Directions for this task: For each line of the listing, output an exact copy.

Available data:

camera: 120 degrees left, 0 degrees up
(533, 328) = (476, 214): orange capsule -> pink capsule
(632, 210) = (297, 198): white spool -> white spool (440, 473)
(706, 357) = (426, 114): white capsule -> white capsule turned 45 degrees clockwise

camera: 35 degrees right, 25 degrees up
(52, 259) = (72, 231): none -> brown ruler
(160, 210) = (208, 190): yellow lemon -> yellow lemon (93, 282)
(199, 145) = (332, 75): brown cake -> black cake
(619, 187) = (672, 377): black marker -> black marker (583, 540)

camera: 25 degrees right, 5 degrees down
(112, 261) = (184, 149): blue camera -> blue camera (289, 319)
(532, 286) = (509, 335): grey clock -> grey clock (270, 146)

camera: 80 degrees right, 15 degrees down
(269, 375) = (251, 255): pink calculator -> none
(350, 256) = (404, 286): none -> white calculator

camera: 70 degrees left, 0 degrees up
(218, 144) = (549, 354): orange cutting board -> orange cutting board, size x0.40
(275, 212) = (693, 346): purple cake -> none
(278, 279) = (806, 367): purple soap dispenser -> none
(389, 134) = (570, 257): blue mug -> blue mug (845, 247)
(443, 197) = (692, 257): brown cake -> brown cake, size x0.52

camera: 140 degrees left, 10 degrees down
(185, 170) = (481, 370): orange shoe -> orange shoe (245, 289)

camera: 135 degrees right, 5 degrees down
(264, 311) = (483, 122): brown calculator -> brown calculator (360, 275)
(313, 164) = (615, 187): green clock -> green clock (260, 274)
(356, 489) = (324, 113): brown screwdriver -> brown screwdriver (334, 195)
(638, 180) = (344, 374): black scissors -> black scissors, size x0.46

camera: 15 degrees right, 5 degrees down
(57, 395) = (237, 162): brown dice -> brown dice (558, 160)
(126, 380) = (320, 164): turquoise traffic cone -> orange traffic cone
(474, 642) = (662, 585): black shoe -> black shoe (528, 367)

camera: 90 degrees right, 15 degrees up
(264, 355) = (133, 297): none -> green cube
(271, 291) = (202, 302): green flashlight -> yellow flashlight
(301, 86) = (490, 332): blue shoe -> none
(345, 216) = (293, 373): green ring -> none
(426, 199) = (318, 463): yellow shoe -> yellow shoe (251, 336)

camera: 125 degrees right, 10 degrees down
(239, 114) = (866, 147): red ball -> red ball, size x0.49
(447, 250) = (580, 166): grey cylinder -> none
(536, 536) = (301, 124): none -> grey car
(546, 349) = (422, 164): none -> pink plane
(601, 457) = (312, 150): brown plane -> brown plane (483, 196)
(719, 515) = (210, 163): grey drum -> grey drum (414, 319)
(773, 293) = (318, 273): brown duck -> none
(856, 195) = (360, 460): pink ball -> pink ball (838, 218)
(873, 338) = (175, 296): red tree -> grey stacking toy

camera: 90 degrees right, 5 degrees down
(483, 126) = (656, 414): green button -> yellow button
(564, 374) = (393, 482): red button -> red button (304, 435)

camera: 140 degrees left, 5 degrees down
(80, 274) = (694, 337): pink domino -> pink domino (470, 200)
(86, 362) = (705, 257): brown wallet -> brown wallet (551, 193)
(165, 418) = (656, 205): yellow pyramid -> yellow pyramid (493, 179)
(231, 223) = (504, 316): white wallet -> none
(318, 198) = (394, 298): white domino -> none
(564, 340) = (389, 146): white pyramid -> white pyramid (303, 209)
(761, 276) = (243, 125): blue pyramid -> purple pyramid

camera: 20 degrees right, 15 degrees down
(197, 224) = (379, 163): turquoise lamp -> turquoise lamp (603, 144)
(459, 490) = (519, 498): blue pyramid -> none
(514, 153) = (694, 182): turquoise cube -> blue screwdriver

Answer space:
camera: 120 degrees left, 0 degrees up
(533, 328) = (476, 214): orange capsule -> pink capsule
(632, 210) = (297, 198): white spool -> white spool (440, 473)
(706, 357) = (426, 114): white capsule -> white capsule turned 45 degrees clockwise

camera: 35 degrees right, 25 degrees up
(52, 259) = (72, 231): none -> brown ruler
(160, 210) = (208, 190): yellow lemon -> yellow lemon (93, 282)
(199, 145) = (332, 75): brown cake -> black cake
(619, 187) = (672, 377): black marker -> black marker (583, 540)

camera: 25 degrees right, 5 degrees down
(112, 261) = (184, 149): blue camera -> blue camera (289, 319)
(532, 286) = (509, 335): grey clock -> grey clock (270, 146)

camera: 80 degrees right, 15 degrees down
(269, 375) = (251, 255): pink calculator -> none
(350, 256) = (404, 286): none -> white calculator

camera: 70 degrees left, 0 degrees up
(218, 144) = (549, 354): orange cutting board -> orange cutting board, size x0.40
(275, 212) = (693, 346): purple cake -> none
(278, 279) = (806, 367): purple soap dispenser -> none
(389, 134) = (570, 257): blue mug -> blue mug (845, 247)
(443, 197) = (692, 257): brown cake -> brown cake, size x0.52

camera: 140 degrees left, 10 degrees down
(185, 170) = (481, 370): orange shoe -> orange shoe (245, 289)

camera: 135 degrees right, 5 degrees down
(264, 311) = (483, 122): brown calculator -> brown calculator (360, 275)
(313, 164) = (615, 187): green clock -> green clock (260, 274)
(356, 489) = (324, 113): brown screwdriver -> brown screwdriver (334, 195)
(638, 180) = (344, 374): black scissors -> black scissors, size x0.46

camera: 15 degrees right, 5 degrees down
(57, 395) = (237, 162): brown dice -> brown dice (558, 160)
(126, 380) = (320, 164): turquoise traffic cone -> orange traffic cone
(474, 642) = (662, 585): black shoe -> black shoe (528, 367)

camera: 90 degrees right, 15 degrees up
(264, 355) = (133, 297): none -> green cube
(271, 291) = (202, 302): green flashlight -> yellow flashlight
(301, 86) = (490, 332): blue shoe -> none
(345, 216) = (293, 373): green ring -> none
(426, 199) = (318, 463): yellow shoe -> yellow shoe (251, 336)

camera: 125 degrees right, 10 degrees down
(239, 114) = (866, 147): red ball -> red ball, size x0.49
(447, 250) = (580, 166): grey cylinder -> none
(536, 536) = (301, 124): none -> grey car
(546, 349) = (422, 164): none -> pink plane
(601, 457) = (312, 150): brown plane -> brown plane (483, 196)
(719, 515) = (210, 163): grey drum -> grey drum (414, 319)
(773, 293) = (318, 273): brown duck -> none
(856, 195) = (360, 460): pink ball -> pink ball (838, 218)
(873, 338) = (175, 296): red tree -> grey stacking toy

camera: 90 degrees right, 5 degrees down
(483, 126) = (656, 414): green button -> yellow button
(564, 374) = (393, 482): red button -> red button (304, 435)

camera: 140 degrees left, 5 degrees down
(80, 274) = (694, 337): pink domino -> pink domino (470, 200)
(86, 362) = (705, 257): brown wallet -> brown wallet (551, 193)
(165, 418) = (656, 205): yellow pyramid -> yellow pyramid (493, 179)
(231, 223) = (504, 316): white wallet -> none
(318, 198) = (394, 298): white domino -> none
(564, 340) = (389, 146): white pyramid -> white pyramid (303, 209)
(761, 276) = (243, 125): blue pyramid -> purple pyramid

camera: 20 degrees right, 15 degrees down
(197, 224) = (379, 163): turquoise lamp -> turquoise lamp (603, 144)
(459, 490) = (519, 498): blue pyramid -> none
(514, 153) = (694, 182): turquoise cube -> blue screwdriver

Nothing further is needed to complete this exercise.